### Try it
Copy the data below word for word, with every line in its original order.

### Input data
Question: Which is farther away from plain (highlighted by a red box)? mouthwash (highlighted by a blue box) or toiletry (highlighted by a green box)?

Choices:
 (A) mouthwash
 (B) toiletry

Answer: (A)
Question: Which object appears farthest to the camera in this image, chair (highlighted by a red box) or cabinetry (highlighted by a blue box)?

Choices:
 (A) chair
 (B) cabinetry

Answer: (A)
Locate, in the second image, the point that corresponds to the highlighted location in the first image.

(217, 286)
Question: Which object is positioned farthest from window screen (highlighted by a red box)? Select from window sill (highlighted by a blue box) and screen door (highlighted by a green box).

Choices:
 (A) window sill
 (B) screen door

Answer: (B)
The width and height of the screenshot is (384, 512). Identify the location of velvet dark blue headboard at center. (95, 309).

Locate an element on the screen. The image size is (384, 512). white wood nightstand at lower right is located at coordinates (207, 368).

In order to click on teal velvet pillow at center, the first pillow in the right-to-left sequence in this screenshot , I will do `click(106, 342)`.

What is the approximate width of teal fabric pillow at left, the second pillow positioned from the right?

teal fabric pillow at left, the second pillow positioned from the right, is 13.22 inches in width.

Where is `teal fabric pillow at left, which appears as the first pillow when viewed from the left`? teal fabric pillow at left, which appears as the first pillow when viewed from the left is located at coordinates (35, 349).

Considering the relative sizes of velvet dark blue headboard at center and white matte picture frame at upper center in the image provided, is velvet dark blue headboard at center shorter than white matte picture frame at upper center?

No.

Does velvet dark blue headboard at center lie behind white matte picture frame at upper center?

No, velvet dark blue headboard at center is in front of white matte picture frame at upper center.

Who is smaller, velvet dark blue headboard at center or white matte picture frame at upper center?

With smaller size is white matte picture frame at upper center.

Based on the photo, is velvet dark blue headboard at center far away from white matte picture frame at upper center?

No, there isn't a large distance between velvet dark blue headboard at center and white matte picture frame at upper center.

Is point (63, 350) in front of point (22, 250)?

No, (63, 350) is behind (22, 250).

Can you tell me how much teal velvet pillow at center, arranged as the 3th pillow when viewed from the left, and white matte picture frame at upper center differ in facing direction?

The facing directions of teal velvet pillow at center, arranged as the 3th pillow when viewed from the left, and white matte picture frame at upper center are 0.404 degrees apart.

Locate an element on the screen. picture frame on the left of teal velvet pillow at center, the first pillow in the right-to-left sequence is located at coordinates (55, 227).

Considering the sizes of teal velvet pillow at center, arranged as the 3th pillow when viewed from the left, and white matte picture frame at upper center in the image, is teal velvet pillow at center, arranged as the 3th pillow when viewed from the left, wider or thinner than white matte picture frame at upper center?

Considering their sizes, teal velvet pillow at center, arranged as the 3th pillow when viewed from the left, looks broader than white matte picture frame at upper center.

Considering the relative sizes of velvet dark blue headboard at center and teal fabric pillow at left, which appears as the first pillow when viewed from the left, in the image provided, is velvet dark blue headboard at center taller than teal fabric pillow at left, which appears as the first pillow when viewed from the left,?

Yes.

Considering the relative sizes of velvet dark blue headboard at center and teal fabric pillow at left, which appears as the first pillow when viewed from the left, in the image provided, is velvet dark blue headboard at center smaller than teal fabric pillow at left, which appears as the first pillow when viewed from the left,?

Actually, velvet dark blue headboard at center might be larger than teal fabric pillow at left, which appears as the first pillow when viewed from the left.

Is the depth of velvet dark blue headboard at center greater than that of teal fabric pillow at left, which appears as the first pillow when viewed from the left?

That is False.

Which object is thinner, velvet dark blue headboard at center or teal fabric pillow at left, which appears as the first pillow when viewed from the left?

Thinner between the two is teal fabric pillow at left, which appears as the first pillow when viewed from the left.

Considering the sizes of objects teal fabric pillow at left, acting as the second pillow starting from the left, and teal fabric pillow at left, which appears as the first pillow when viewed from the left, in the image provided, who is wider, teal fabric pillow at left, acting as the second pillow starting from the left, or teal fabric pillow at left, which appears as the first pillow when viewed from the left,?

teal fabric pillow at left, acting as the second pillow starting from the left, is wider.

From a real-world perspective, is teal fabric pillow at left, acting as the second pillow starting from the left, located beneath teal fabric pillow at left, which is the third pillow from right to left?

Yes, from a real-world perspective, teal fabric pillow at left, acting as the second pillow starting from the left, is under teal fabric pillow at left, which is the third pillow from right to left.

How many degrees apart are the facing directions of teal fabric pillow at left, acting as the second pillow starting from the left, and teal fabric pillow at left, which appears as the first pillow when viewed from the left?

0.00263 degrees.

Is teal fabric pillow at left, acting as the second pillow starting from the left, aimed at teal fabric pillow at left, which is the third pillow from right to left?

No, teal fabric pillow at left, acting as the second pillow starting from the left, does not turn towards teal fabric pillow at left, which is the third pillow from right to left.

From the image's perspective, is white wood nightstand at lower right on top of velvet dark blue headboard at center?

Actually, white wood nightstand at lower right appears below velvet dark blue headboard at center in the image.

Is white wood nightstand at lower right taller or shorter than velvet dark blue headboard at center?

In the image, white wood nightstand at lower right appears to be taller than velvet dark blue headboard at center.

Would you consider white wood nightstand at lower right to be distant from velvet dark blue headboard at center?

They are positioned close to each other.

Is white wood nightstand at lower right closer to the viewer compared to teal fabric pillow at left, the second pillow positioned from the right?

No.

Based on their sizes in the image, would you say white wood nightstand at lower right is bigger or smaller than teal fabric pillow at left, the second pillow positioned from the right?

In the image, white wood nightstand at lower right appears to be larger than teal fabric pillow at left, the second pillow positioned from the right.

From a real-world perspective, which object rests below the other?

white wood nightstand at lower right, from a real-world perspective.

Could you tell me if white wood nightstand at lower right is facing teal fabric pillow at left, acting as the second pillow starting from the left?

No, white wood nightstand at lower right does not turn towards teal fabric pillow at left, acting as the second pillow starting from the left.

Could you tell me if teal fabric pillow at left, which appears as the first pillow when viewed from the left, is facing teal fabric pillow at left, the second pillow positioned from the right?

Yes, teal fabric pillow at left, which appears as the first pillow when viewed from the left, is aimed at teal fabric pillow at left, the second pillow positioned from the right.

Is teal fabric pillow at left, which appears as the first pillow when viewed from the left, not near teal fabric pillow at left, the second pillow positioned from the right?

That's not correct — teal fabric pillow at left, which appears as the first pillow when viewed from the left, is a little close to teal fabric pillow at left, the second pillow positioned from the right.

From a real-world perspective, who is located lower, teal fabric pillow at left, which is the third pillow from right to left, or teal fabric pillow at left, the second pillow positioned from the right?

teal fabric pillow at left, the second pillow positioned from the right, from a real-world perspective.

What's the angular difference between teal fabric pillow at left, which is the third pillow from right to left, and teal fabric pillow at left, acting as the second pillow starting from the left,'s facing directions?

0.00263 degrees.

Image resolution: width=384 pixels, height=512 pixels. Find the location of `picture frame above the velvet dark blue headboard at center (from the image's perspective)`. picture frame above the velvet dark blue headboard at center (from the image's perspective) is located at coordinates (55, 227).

### Task answer
Question: Which is farther away from plain (highlighted by a red box)? mouthwash (highlighted by a blue box) or toiletry (highlighted by a green box)?

Choices:
 (A) mouthwash
 (B) toiletry

Answer: (A)
Question: Which object appears farthest to the camera in this image, chair (highlighted by a red box) or cabinetry (highlighted by a blue box)?

Choices:
 (A) chair
 (B) cabinetry

Answer: (A)
Locate, in the second image, the point that corresponds to the highlighted location in the first image.

(217, 286)
Question: Which object is positioned farthest from window screen (highlighted by a red box)? Select from window sill (highlighted by a blue box) and screen door (highlighted by a green box).

Choices:
 (A) window sill
 (B) screen door

Answer: (B)
The width and height of the screenshot is (384, 512). Identify the location of velvet dark blue headboard at center. (95, 309).

Locate an element on the screen. The image size is (384, 512). white wood nightstand at lower right is located at coordinates (207, 368).

In order to click on teal velvet pillow at center, the first pillow in the right-to-left sequence in this screenshot , I will do `click(106, 342)`.

What is the approximate width of teal fabric pillow at left, the second pillow positioned from the right?

teal fabric pillow at left, the second pillow positioned from the right, is 13.22 inches in width.

Where is `teal fabric pillow at left, which appears as the first pillow when viewed from the left`? teal fabric pillow at left, which appears as the first pillow when viewed from the left is located at coordinates (35, 349).

Considering the relative sizes of velvet dark blue headboard at center and white matte picture frame at upper center in the image provided, is velvet dark blue headboard at center shorter than white matte picture frame at upper center?

No.

Does velvet dark blue headboard at center lie behind white matte picture frame at upper center?

No, velvet dark blue headboard at center is in front of white matte picture frame at upper center.

Who is smaller, velvet dark blue headboard at center or white matte picture frame at upper center?

With smaller size is white matte picture frame at upper center.

Based on the photo, is velvet dark blue headboard at center far away from white matte picture frame at upper center?

No, there isn't a large distance between velvet dark blue headboard at center and white matte picture frame at upper center.

Is point (63, 350) in front of point (22, 250)?

No, (63, 350) is behind (22, 250).

Can you tell me how much teal velvet pillow at center, arranged as the 3th pillow when viewed from the left, and white matte picture frame at upper center differ in facing direction?

The facing directions of teal velvet pillow at center, arranged as the 3th pillow when viewed from the left, and white matte picture frame at upper center are 0.404 degrees apart.

Locate an element on the screen. picture frame on the left of teal velvet pillow at center, the first pillow in the right-to-left sequence is located at coordinates (55, 227).

Considering the sizes of teal velvet pillow at center, arranged as the 3th pillow when viewed from the left, and white matte picture frame at upper center in the image, is teal velvet pillow at center, arranged as the 3th pillow when viewed from the left, wider or thinner than white matte picture frame at upper center?

Considering their sizes, teal velvet pillow at center, arranged as the 3th pillow when viewed from the left, looks broader than white matte picture frame at upper center.

Considering the relative sizes of velvet dark blue headboard at center and teal fabric pillow at left, which appears as the first pillow when viewed from the left, in the image provided, is velvet dark blue headboard at center taller than teal fabric pillow at left, which appears as the first pillow when viewed from the left,?

Yes.

Considering the relative sizes of velvet dark blue headboard at center and teal fabric pillow at left, which appears as the first pillow when viewed from the left, in the image provided, is velvet dark blue headboard at center smaller than teal fabric pillow at left, which appears as the first pillow when viewed from the left,?

Actually, velvet dark blue headboard at center might be larger than teal fabric pillow at left, which appears as the first pillow when viewed from the left.

Is the depth of velvet dark blue headboard at center greater than that of teal fabric pillow at left, which appears as the first pillow when viewed from the left?

That is False.

Which object is thinner, velvet dark blue headboard at center or teal fabric pillow at left, which appears as the first pillow when viewed from the left?

Thinner between the two is teal fabric pillow at left, which appears as the first pillow when viewed from the left.

Considering the sizes of objects teal fabric pillow at left, acting as the second pillow starting from the left, and teal fabric pillow at left, which appears as the first pillow when viewed from the left, in the image provided, who is wider, teal fabric pillow at left, acting as the second pillow starting from the left, or teal fabric pillow at left, which appears as the first pillow when viewed from the left,?

teal fabric pillow at left, acting as the second pillow starting from the left, is wider.

From a real-world perspective, is teal fabric pillow at left, acting as the second pillow starting from the left, located beneath teal fabric pillow at left, which is the third pillow from right to left?

Yes, from a real-world perspective, teal fabric pillow at left, acting as the second pillow starting from the left, is under teal fabric pillow at left, which is the third pillow from right to left.

How many degrees apart are the facing directions of teal fabric pillow at left, acting as the second pillow starting from the left, and teal fabric pillow at left, which appears as the first pillow when viewed from the left?

0.00263 degrees.

Is teal fabric pillow at left, acting as the second pillow starting from the left, aimed at teal fabric pillow at left, which is the third pillow from right to left?

No, teal fabric pillow at left, acting as the second pillow starting from the left, does not turn towards teal fabric pillow at left, which is the third pillow from right to left.

From the image's perspective, is white wood nightstand at lower right on top of velvet dark blue headboard at center?

Actually, white wood nightstand at lower right appears below velvet dark blue headboard at center in the image.

Is white wood nightstand at lower right taller or shorter than velvet dark blue headboard at center?

In the image, white wood nightstand at lower right appears to be taller than velvet dark blue headboard at center.

Would you consider white wood nightstand at lower right to be distant from velvet dark blue headboard at center?

They are positioned close to each other.

Is white wood nightstand at lower right closer to the viewer compared to teal fabric pillow at left, the second pillow positioned from the right?

No.

Based on their sizes in the image, would you say white wood nightstand at lower right is bigger or smaller than teal fabric pillow at left, the second pillow positioned from the right?

In the image, white wood nightstand at lower right appears to be larger than teal fabric pillow at left, the second pillow positioned from the right.

From a real-world perspective, which object rests below the other?

white wood nightstand at lower right, from a real-world perspective.

Could you tell me if white wood nightstand at lower right is facing teal fabric pillow at left, acting as the second pillow starting from the left?

No, white wood nightstand at lower right does not turn towards teal fabric pillow at left, acting as the second pillow starting from the left.

Could you tell me if teal fabric pillow at left, which appears as the first pillow when viewed from the left, is facing teal fabric pillow at left, the second pillow positioned from the right?

Yes, teal fabric pillow at left, which appears as the first pillow when viewed from the left, is aimed at teal fabric pillow at left, the second pillow positioned from the right.

Is teal fabric pillow at left, which appears as the first pillow when viewed from the left, not near teal fabric pillow at left, the second pillow positioned from the right?

That's not correct — teal fabric pillow at left, which appears as the first pillow when viewed from the left, is a little close to teal fabric pillow at left, the second pillow positioned from the right.

From a real-world perspective, who is located lower, teal fabric pillow at left, which is the third pillow from right to left, or teal fabric pillow at left, the second pillow positioned from the right?

teal fabric pillow at left, the second pillow positioned from the right, from a real-world perspective.

What's the angular difference between teal fabric pillow at left, which is the third pillow from right to left, and teal fabric pillow at left, acting as the second pillow starting from the left,'s facing directions?

0.00263 degrees.

Image resolution: width=384 pixels, height=512 pixels. Find the location of `picture frame above the velvet dark blue headboard at center (from the image's perspective)`. picture frame above the velvet dark blue headboard at center (from the image's perspective) is located at coordinates (55, 227).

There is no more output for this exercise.